#### Data for the task ####

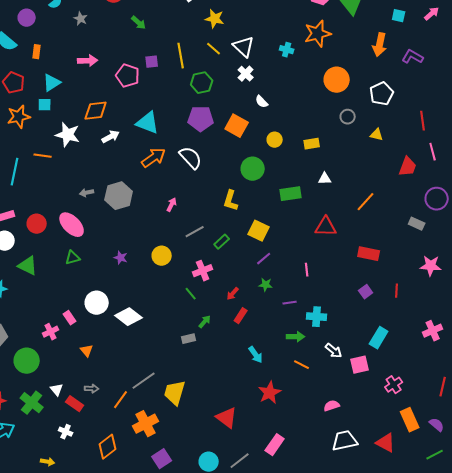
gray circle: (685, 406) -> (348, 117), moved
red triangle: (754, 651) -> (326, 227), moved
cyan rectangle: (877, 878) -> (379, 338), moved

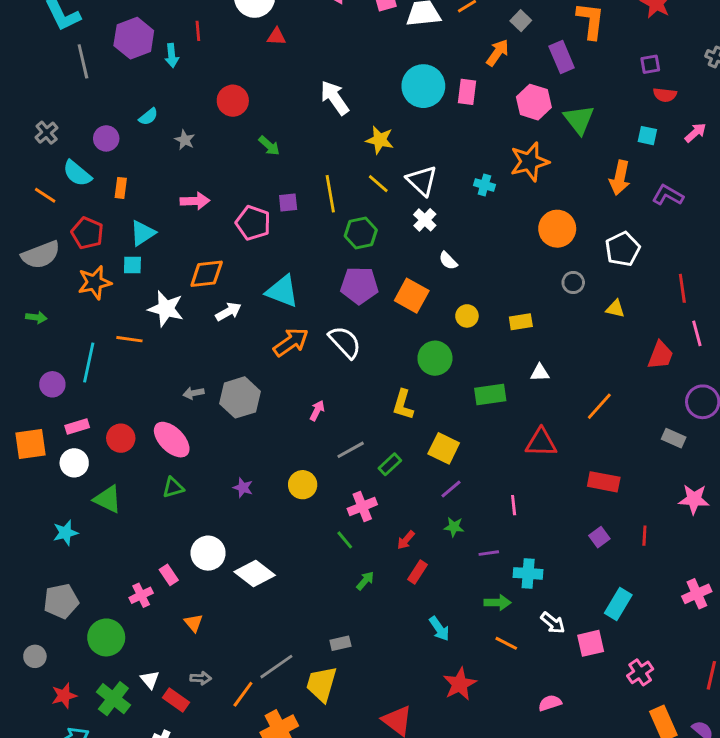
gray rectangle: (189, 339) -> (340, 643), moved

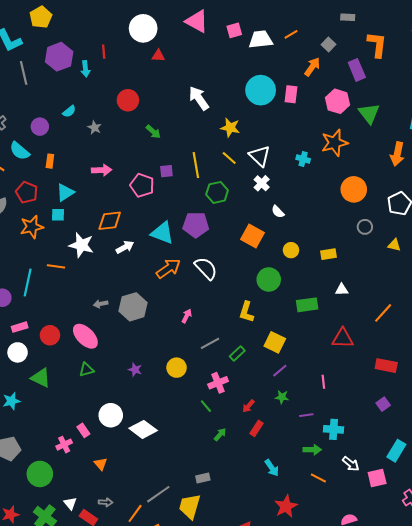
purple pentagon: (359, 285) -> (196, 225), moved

####

— Problem description —
Output a verbatim copy of the lines from the line containing "gray rectangle: (189, 339)" through the end of the data, both included, without any images.

— Task output —
gray rectangle: (189, 339) -> (340, 643), moved

purple pentagon: (359, 285) -> (196, 225), moved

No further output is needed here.